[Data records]
◇ ◇ ◇ ◇ ◇
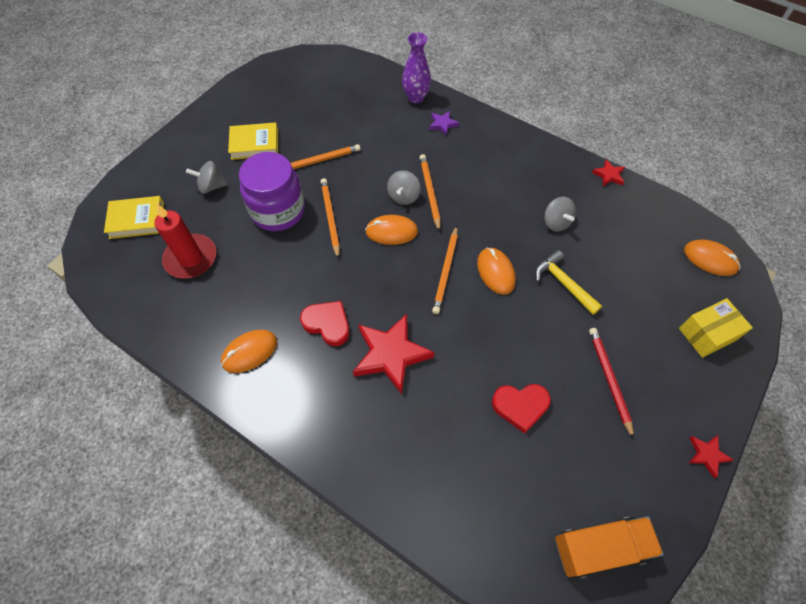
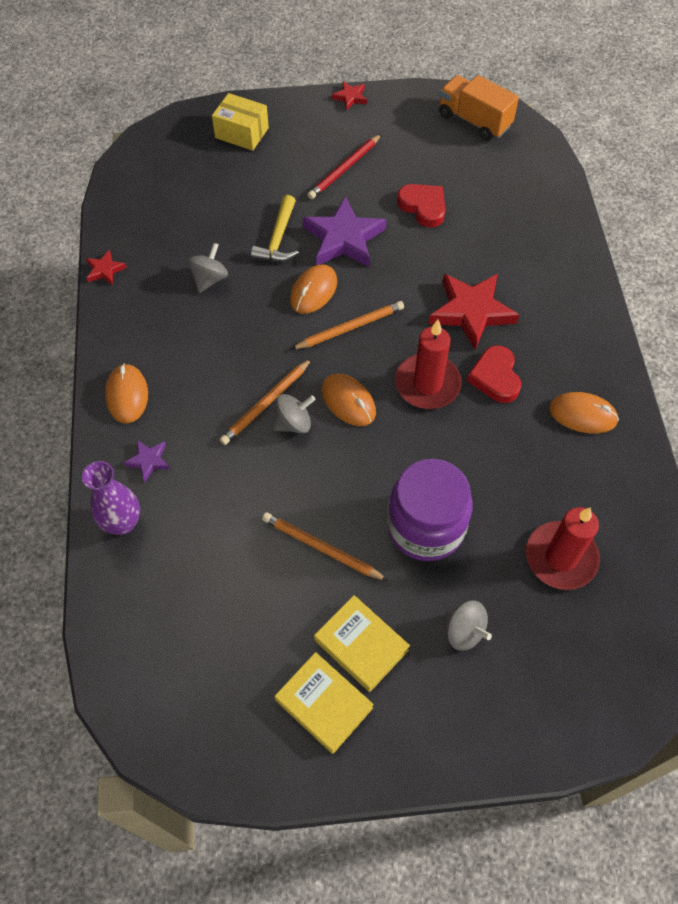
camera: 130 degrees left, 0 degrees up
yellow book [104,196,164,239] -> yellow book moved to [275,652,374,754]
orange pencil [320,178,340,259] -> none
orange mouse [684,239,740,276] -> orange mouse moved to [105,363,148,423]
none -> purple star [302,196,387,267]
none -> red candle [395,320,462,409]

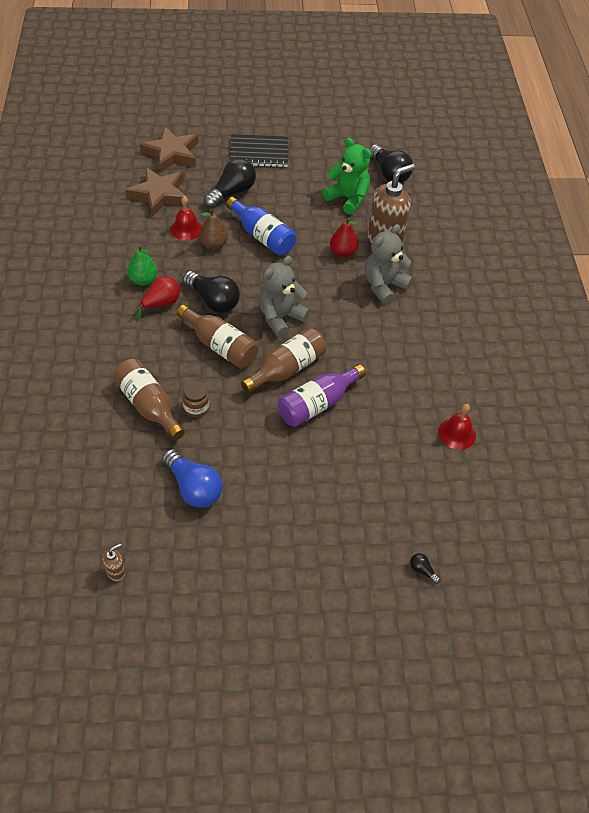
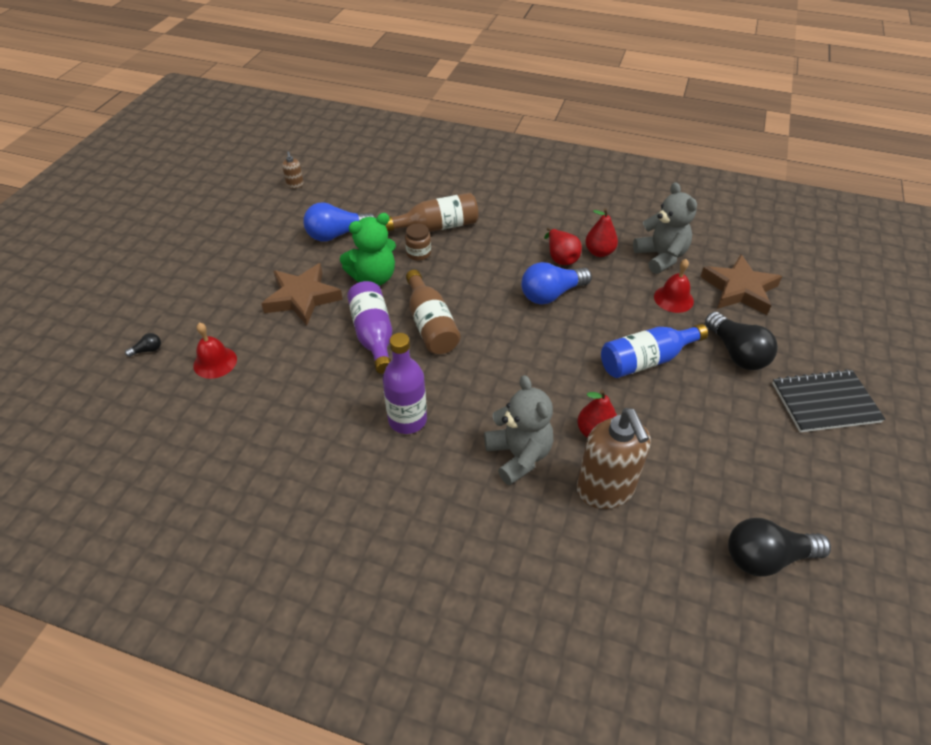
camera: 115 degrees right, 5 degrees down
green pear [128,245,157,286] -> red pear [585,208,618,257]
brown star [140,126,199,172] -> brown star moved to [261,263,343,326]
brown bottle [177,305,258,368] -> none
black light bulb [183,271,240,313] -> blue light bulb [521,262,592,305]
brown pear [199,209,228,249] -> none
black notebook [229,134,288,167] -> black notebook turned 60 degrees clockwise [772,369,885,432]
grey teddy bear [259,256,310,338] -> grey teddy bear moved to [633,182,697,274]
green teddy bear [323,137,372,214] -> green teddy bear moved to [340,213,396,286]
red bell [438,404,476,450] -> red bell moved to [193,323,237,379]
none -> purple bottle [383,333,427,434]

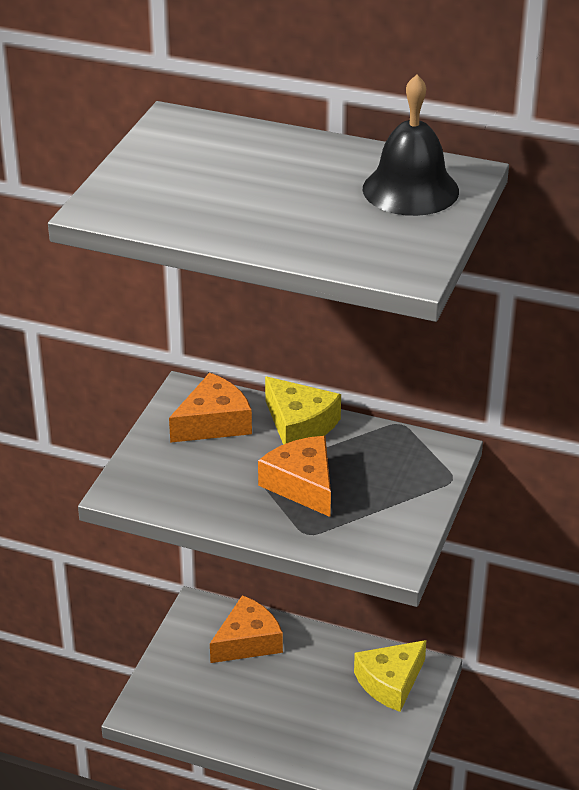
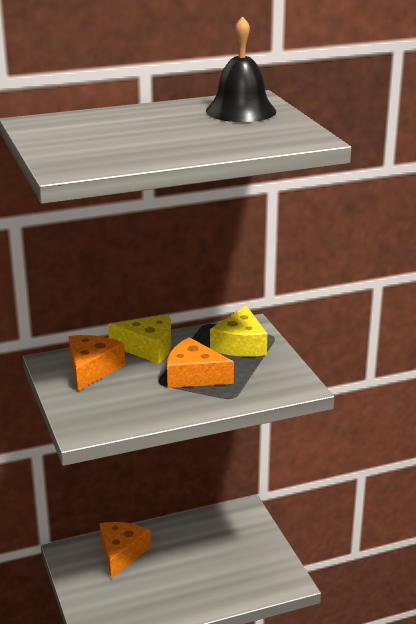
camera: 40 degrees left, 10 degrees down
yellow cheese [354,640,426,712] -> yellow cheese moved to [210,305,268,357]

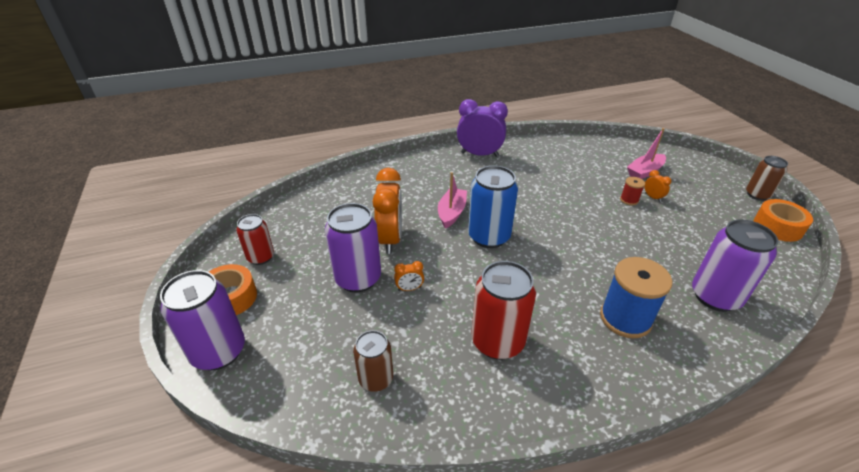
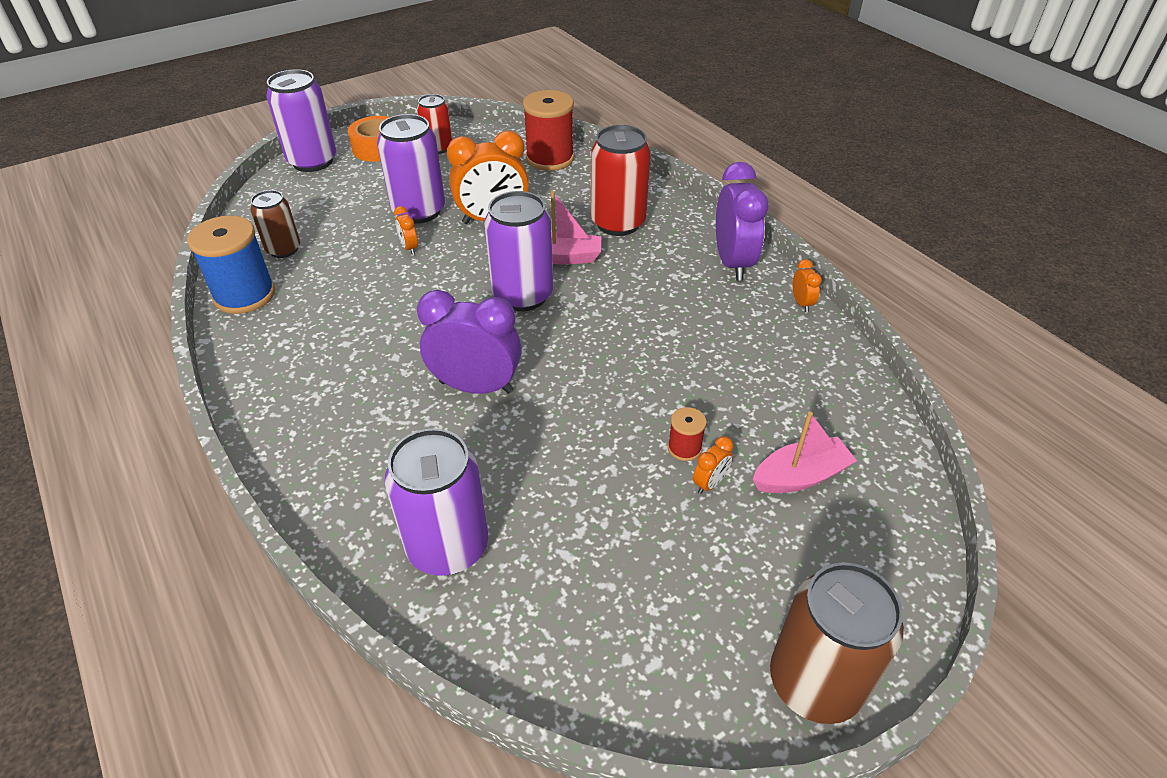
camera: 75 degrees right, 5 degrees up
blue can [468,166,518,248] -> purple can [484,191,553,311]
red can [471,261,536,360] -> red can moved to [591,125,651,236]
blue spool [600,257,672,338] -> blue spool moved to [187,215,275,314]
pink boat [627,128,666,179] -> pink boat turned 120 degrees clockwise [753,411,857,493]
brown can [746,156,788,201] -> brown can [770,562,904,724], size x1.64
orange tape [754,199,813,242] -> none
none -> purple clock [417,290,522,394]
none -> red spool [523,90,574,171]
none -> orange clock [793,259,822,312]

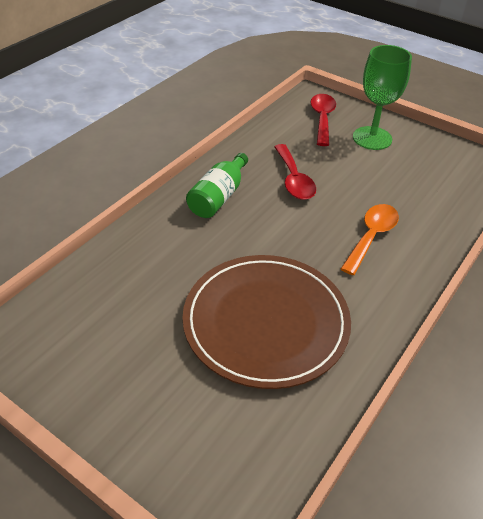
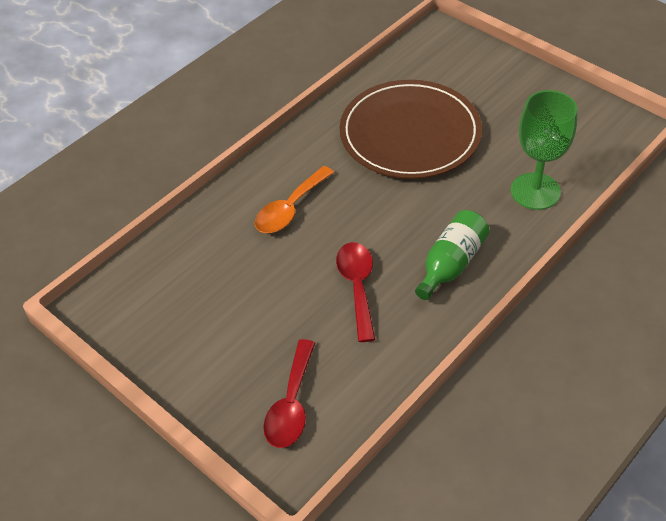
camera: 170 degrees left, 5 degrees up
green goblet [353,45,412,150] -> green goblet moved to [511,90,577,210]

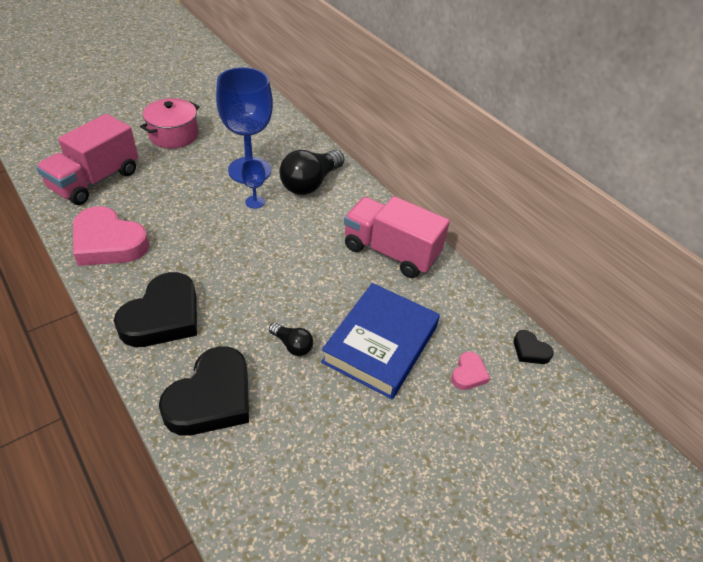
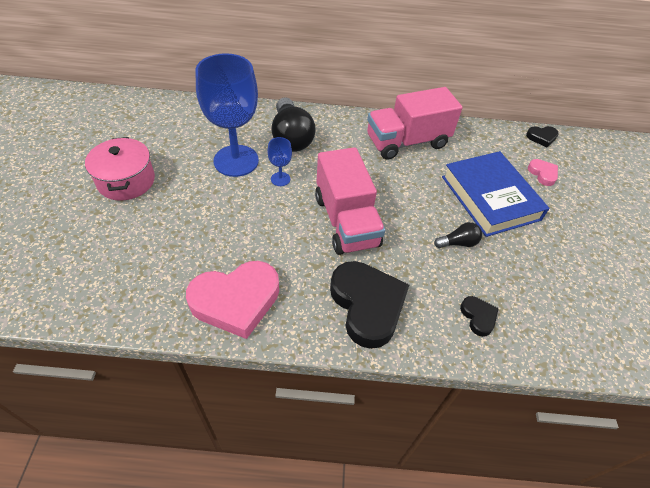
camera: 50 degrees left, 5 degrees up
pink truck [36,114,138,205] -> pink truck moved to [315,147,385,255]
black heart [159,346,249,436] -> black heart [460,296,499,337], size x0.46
◇ ◇ ◇ ◇ ◇
• **What you should do**
Output nothing except an exact copy of the records above, with the images left out.

• **Output of the task**
camera: 130 degrees left, 0 degrees up
yellow book [104,196,164,239] -> yellow book moved to [275,652,374,754]
orange pencil [320,178,340,259] -> none
orange mouse [684,239,740,276] -> orange mouse moved to [105,363,148,423]
none -> purple star [302,196,387,267]
none -> red candle [395,320,462,409]

camera: 115 degrees right, 5 degrees down
green pear [128,245,157,286] -> red pear [585,208,618,257]
brown star [140,126,199,172] -> brown star moved to [261,263,343,326]
brown bottle [177,305,258,368] -> none
black light bulb [183,271,240,313] -> blue light bulb [521,262,592,305]
brown pear [199,209,228,249] -> none
black notebook [229,134,288,167] -> black notebook turned 60 degrees clockwise [772,369,885,432]
grey teddy bear [259,256,310,338] -> grey teddy bear moved to [633,182,697,274]
green teddy bear [323,137,372,214] -> green teddy bear moved to [340,213,396,286]
red bell [438,404,476,450] -> red bell moved to [193,323,237,379]
none -> purple bottle [383,333,427,434]

camera: 40 degrees left, 10 degrees down
yellow cheese [354,640,426,712] -> yellow cheese moved to [210,305,268,357]

camera: 75 degrees right, 5 degrees up
blue can [468,166,518,248] -> purple can [484,191,553,311]
red can [471,261,536,360] -> red can moved to [591,125,651,236]
blue spool [600,257,672,338] -> blue spool moved to [187,215,275,314]
pink boat [627,128,666,179] -> pink boat turned 120 degrees clockwise [753,411,857,493]
brown can [746,156,788,201] -> brown can [770,562,904,724], size x1.64
orange tape [754,199,813,242] -> none
none -> purple clock [417,290,522,394]
none -> red spool [523,90,574,171]
none -> orange clock [793,259,822,312]

camera: 170 degrees left, 5 degrees up
green goblet [353,45,412,150] -> green goblet moved to [511,90,577,210]

camera: 50 degrees left, 5 degrees up
pink truck [36,114,138,205] -> pink truck moved to [315,147,385,255]
black heart [159,346,249,436] -> black heart [460,296,499,337], size x0.46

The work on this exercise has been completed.